EXERCISE INSTRUCTIONS — Pull each line containing "minus" out of the data and copy it.

Revision comparison data —
•••

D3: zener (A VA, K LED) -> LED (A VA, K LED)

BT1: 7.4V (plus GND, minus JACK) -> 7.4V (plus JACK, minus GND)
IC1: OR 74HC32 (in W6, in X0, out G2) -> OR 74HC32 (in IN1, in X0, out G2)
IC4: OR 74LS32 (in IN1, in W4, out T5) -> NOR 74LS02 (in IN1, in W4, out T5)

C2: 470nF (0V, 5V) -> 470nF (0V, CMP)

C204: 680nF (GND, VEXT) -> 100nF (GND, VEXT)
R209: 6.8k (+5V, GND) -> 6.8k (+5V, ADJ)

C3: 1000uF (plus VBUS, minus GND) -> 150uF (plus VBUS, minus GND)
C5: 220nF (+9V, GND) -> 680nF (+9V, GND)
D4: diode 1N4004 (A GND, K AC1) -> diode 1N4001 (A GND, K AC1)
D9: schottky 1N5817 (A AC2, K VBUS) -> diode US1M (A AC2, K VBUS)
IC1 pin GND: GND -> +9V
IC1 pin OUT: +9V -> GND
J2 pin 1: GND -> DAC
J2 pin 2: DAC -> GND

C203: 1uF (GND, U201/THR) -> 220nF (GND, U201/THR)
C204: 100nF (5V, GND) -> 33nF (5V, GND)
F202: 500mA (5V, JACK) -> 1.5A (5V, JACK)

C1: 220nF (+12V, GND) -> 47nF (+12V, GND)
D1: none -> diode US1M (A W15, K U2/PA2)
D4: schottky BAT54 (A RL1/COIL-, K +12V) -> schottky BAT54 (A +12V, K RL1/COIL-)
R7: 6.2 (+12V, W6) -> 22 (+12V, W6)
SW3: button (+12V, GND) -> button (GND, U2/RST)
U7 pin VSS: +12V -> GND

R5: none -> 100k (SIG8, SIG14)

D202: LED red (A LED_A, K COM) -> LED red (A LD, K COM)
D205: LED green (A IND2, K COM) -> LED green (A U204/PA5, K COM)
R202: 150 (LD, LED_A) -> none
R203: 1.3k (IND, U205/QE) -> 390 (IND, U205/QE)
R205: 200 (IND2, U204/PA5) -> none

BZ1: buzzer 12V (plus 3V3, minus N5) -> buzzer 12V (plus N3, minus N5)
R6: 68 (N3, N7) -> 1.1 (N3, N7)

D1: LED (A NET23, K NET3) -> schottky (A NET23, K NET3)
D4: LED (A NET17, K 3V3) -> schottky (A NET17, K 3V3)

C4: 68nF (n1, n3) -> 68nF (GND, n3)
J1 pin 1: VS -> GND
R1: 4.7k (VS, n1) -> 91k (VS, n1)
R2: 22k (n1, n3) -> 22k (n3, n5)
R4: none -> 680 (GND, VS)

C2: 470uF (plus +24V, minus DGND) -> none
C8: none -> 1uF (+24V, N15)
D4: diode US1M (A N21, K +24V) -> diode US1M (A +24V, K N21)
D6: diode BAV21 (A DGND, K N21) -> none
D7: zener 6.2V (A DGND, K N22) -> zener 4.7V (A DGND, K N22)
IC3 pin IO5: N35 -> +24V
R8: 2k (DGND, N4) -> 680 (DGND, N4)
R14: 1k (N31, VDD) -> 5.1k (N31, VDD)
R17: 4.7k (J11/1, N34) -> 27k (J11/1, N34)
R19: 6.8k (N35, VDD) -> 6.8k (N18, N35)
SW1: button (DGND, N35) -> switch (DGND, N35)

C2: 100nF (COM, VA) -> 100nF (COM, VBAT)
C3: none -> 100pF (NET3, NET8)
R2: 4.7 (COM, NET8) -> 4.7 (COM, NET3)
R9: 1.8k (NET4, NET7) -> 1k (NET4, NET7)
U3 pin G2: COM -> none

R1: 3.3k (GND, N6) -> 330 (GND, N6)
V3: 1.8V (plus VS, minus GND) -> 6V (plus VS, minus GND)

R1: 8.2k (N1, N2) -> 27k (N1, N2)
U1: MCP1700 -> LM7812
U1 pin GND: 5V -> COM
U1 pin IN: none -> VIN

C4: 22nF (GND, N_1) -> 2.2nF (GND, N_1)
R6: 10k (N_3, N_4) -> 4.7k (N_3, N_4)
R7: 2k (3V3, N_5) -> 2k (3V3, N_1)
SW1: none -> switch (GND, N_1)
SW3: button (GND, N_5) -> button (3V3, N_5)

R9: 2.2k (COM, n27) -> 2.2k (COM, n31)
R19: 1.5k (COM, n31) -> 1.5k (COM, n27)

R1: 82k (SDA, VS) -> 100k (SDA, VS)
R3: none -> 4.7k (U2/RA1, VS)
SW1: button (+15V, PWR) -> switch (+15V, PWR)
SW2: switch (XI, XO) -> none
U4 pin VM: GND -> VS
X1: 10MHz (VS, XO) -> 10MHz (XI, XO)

•••

WRITTEN SOLUTION —
BT1: 7.4V (plus GND, minus JACK) -> 7.4V (plus JACK, minus GND)
C3: 1000uF (plus VBUS, minus GND) -> 150uF (plus VBUS, minus GND)
BZ1: buzzer 12V (plus 3V3, minus N5) -> buzzer 12V (plus N3, minus N5)
C2: 470uF (plus +24V, minus DGND) -> none
V3: 1.8V (plus VS, minus GND) -> 6V (plus VS, minus GND)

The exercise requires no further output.